• TASK OBJECTIVE: In the entries below, find the line with "camera: 40 degrees left, 15 degrees up" and the line with "(614, 579) = (282, 527): blue pan -> none". Reproduce those two lines and every line between them exactly, and nothing more.
-- Opening Marker --
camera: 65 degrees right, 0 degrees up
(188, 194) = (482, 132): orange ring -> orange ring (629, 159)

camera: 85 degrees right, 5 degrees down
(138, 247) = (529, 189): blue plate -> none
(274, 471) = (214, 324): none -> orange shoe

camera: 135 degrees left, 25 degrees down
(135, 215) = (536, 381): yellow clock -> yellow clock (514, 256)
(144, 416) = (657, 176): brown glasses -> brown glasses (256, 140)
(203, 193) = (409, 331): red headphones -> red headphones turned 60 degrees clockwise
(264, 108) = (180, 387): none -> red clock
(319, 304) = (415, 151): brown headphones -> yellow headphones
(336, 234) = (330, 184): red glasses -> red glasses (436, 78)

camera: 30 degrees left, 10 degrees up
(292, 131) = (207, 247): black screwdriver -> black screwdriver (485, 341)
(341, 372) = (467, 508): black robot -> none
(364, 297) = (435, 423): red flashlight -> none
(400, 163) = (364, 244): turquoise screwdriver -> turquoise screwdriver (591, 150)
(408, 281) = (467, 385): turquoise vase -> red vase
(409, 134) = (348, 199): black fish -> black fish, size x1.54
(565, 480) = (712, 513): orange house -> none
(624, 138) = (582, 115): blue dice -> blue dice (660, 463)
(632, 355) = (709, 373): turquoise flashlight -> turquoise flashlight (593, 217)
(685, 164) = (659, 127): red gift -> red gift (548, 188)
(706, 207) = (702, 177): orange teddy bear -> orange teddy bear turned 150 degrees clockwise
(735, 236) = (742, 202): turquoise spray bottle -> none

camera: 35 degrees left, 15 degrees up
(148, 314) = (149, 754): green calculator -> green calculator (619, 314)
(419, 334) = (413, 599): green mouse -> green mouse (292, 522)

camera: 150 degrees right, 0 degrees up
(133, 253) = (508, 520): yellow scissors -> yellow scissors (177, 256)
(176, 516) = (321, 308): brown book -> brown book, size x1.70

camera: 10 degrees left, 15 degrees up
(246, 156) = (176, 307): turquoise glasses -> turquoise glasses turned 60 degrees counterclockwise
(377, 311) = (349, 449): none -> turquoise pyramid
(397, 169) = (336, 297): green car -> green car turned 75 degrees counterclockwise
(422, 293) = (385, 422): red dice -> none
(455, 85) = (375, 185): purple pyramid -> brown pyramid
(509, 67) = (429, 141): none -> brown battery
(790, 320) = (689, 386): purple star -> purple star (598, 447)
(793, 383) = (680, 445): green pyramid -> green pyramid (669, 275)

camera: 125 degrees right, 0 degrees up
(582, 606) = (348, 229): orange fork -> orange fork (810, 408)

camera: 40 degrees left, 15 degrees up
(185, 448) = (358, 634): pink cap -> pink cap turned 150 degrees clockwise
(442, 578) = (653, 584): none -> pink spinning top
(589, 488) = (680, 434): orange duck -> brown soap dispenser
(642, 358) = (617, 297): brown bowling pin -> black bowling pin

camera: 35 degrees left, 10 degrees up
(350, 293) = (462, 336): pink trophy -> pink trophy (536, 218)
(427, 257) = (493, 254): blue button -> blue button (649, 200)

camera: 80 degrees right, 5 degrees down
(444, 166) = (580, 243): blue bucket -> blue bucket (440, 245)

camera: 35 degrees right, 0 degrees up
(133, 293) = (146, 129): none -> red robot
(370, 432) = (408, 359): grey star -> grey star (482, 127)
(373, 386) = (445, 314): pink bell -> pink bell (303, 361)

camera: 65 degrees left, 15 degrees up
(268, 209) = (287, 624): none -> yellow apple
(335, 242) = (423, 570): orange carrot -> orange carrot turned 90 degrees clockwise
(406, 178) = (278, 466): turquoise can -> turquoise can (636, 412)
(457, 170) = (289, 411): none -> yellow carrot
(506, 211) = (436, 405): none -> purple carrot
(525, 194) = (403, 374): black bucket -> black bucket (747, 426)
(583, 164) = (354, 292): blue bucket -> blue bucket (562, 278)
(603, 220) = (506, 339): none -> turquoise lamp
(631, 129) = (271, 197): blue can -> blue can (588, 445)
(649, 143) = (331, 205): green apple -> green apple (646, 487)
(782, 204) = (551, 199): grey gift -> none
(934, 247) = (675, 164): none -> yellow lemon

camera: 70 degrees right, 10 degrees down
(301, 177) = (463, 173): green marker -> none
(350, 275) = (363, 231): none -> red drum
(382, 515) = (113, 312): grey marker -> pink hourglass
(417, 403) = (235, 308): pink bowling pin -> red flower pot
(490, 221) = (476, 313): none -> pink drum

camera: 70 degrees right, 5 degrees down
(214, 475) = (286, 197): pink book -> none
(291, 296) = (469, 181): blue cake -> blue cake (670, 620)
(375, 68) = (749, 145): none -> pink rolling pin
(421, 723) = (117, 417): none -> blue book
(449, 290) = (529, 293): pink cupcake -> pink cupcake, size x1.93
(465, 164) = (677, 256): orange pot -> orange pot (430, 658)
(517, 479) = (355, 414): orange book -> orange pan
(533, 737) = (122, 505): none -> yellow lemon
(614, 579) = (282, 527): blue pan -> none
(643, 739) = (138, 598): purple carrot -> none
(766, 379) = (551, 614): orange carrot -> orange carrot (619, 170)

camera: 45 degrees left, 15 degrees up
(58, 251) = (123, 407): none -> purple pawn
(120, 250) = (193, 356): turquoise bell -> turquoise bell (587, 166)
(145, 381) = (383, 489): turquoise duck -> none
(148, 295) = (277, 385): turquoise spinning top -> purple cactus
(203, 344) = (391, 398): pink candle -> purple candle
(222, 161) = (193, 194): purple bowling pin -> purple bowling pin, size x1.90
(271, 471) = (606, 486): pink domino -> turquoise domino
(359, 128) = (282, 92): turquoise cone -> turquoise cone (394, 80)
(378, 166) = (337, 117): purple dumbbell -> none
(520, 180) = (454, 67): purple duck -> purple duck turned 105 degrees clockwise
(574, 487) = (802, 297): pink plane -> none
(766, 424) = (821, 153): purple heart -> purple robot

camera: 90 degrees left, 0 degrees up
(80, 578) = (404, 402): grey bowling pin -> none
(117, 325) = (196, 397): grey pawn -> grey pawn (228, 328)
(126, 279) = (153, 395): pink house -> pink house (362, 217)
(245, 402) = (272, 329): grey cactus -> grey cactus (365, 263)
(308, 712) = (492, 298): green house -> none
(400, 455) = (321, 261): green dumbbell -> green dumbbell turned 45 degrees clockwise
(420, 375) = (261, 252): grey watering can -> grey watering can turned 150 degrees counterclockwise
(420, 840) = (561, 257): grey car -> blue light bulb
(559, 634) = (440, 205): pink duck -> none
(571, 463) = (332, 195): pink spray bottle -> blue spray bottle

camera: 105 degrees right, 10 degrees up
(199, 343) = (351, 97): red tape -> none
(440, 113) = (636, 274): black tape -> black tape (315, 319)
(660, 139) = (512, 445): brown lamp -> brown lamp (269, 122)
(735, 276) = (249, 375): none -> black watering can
-- Closing Marker --
• TASK RESPONSE:
camera: 40 degrees left, 15 degrees up
(185, 448) = (358, 634): pink cap -> pink cap turned 150 degrees clockwise
(442, 578) = (653, 584): none -> pink spinning top
(589, 488) = (680, 434): orange duck -> brown soap dispenser
(642, 358) = (617, 297): brown bowling pin -> black bowling pin

camera: 35 degrees left, 10 degrees up
(350, 293) = (462, 336): pink trophy -> pink trophy (536, 218)
(427, 257) = (493, 254): blue button -> blue button (649, 200)

camera: 80 degrees right, 5 degrees down
(444, 166) = (580, 243): blue bucket -> blue bucket (440, 245)

camera: 35 degrees right, 0 degrees up
(133, 293) = (146, 129): none -> red robot
(370, 432) = (408, 359): grey star -> grey star (482, 127)
(373, 386) = (445, 314): pink bell -> pink bell (303, 361)

camera: 65 degrees left, 15 degrees up
(268, 209) = (287, 624): none -> yellow apple
(335, 242) = (423, 570): orange carrot -> orange carrot turned 90 degrees clockwise
(406, 178) = (278, 466): turquoise can -> turquoise can (636, 412)
(457, 170) = (289, 411): none -> yellow carrot
(506, 211) = (436, 405): none -> purple carrot
(525, 194) = (403, 374): black bucket -> black bucket (747, 426)
(583, 164) = (354, 292): blue bucket -> blue bucket (562, 278)
(603, 220) = (506, 339): none -> turquoise lamp
(631, 129) = (271, 197): blue can -> blue can (588, 445)
(649, 143) = (331, 205): green apple -> green apple (646, 487)
(782, 204) = (551, 199): grey gift -> none
(934, 247) = (675, 164): none -> yellow lemon

camera: 70 degrees right, 10 degrees down
(301, 177) = (463, 173): green marker -> none
(350, 275) = (363, 231): none -> red drum
(382, 515) = (113, 312): grey marker -> pink hourglass
(417, 403) = (235, 308): pink bowling pin -> red flower pot
(490, 221) = (476, 313): none -> pink drum

camera: 70 degrees right, 5 degrees down
(214, 475) = (286, 197): pink book -> none
(291, 296) = (469, 181): blue cake -> blue cake (670, 620)
(375, 68) = (749, 145): none -> pink rolling pin
(421, 723) = (117, 417): none -> blue book
(449, 290) = (529, 293): pink cupcake -> pink cupcake, size x1.93
(465, 164) = (677, 256): orange pot -> orange pot (430, 658)
(517, 479) = (355, 414): orange book -> orange pan
(533, 737) = (122, 505): none -> yellow lemon
(614, 579) = (282, 527): blue pan -> none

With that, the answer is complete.